Data listing: Begin
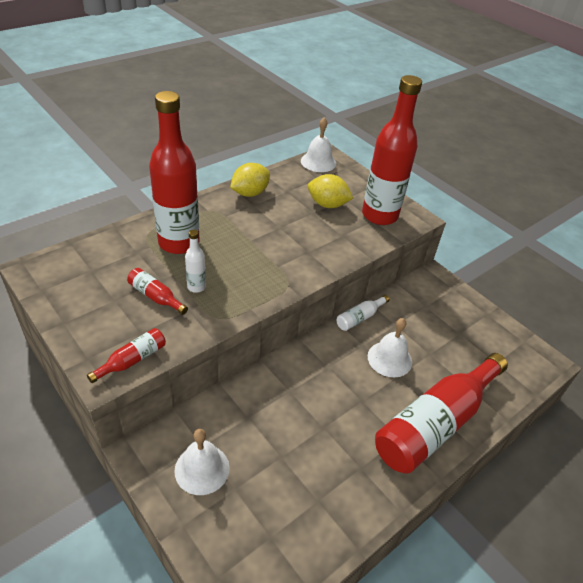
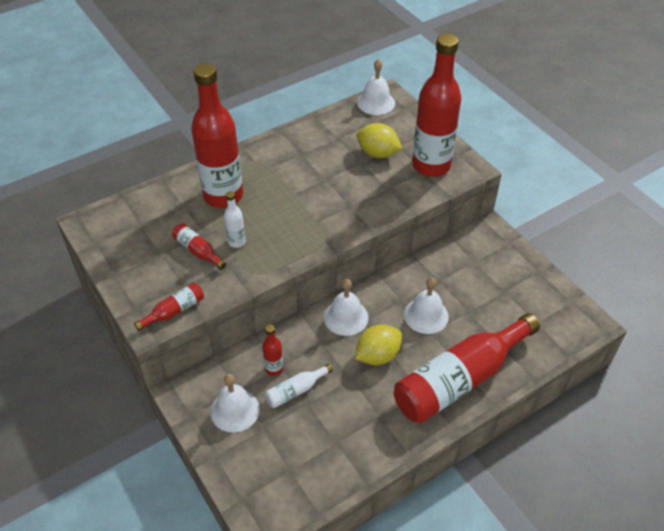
camera: 10 degrees right, 5 degrees up
(241, 420) = (274, 368): none -> red bottle
(250, 193) = (299, 141): yellow lemon -> yellow lemon (377, 355)
(310, 363) = (346, 317): none -> white bell
(360, 318) = (403, 273): white bottle -> white bottle (296, 391)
Data listing: End
_What the task asks_:
Retype each entry exactly as it appears, excluding any image.

_Response_:
camera: 10 degrees right, 5 degrees up
(241, 420) = (274, 368): none -> red bottle
(250, 193) = (299, 141): yellow lemon -> yellow lemon (377, 355)
(310, 363) = (346, 317): none -> white bell
(360, 318) = (403, 273): white bottle -> white bottle (296, 391)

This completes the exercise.